• _What is asked_
How many of the lines below contain the string "pixel"? Case matters. Give only the number.

• _Material for the task_
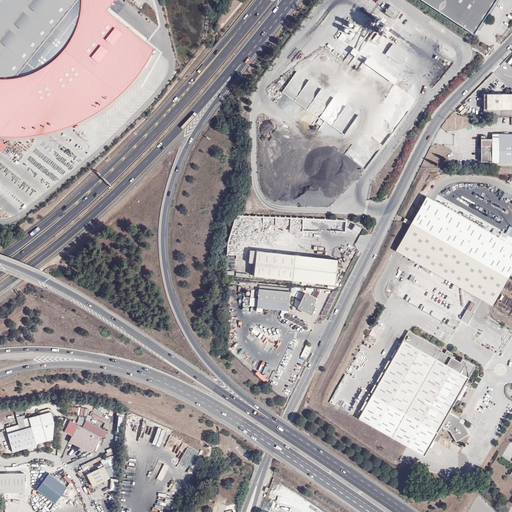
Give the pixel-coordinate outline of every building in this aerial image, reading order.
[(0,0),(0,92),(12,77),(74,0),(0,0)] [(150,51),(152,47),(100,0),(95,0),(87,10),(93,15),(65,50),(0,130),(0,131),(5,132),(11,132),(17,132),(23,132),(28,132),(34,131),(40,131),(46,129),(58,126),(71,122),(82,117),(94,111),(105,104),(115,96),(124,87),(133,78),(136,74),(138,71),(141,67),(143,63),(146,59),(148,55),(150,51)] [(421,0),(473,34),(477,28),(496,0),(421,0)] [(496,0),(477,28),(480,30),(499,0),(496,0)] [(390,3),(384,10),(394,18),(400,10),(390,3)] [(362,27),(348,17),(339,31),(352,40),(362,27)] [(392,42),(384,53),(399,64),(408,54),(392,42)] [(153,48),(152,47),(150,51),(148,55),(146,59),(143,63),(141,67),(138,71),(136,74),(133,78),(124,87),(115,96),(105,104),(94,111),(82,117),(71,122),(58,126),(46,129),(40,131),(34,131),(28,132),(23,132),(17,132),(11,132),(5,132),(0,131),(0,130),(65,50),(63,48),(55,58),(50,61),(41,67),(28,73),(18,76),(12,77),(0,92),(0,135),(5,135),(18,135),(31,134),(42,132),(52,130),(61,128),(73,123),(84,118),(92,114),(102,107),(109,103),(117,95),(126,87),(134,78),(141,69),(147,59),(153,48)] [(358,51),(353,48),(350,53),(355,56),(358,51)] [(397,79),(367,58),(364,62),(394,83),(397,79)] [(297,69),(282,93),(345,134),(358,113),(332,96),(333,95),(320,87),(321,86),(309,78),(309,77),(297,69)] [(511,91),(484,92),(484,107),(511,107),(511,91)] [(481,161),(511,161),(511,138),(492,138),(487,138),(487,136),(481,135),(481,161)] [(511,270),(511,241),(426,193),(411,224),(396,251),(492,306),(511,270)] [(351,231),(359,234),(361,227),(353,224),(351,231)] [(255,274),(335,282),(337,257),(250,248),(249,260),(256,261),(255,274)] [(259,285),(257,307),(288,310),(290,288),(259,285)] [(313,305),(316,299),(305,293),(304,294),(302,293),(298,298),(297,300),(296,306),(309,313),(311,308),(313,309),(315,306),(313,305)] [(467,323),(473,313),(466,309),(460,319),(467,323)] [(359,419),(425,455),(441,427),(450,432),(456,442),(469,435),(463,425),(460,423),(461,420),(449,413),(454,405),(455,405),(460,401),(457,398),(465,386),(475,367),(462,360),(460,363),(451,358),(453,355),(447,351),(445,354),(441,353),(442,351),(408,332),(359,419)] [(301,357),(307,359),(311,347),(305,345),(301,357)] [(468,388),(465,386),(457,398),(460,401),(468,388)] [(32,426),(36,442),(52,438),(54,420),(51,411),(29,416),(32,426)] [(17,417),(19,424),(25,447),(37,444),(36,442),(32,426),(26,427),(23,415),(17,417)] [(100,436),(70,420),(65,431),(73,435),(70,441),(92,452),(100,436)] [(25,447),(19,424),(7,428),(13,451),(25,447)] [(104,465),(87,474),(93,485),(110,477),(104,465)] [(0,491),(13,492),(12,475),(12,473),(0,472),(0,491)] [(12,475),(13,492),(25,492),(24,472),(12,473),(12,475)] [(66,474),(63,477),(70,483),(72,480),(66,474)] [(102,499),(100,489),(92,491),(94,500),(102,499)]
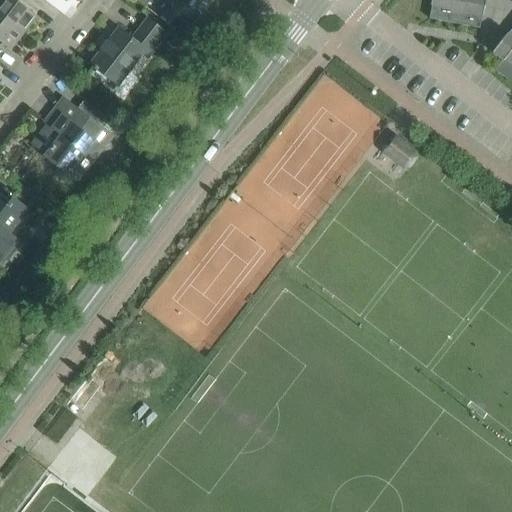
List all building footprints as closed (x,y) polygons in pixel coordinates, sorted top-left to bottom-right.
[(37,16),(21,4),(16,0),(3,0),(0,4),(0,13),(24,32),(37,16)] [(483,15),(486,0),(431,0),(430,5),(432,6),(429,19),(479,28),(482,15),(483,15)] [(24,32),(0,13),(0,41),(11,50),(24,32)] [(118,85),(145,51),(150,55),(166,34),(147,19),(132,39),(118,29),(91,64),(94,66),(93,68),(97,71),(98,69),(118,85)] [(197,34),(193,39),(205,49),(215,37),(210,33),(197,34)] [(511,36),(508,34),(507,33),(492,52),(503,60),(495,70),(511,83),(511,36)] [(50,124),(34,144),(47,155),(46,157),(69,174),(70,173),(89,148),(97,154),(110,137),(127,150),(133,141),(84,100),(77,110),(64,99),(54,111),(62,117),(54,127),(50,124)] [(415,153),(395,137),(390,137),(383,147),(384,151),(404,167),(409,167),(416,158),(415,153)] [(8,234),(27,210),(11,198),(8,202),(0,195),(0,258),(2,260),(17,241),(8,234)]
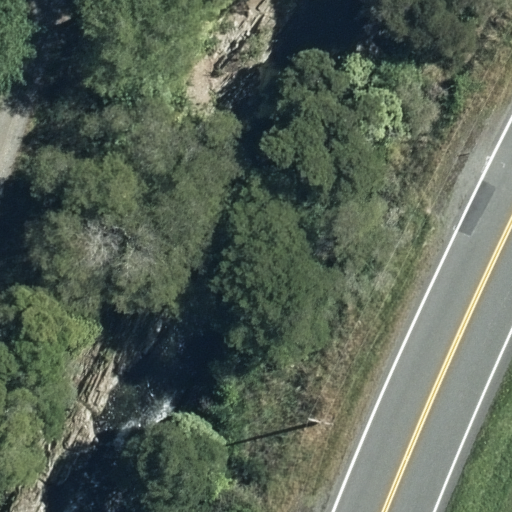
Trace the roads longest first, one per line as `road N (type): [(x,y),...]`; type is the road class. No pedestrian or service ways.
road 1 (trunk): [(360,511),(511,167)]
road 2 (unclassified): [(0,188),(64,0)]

• _Output_
2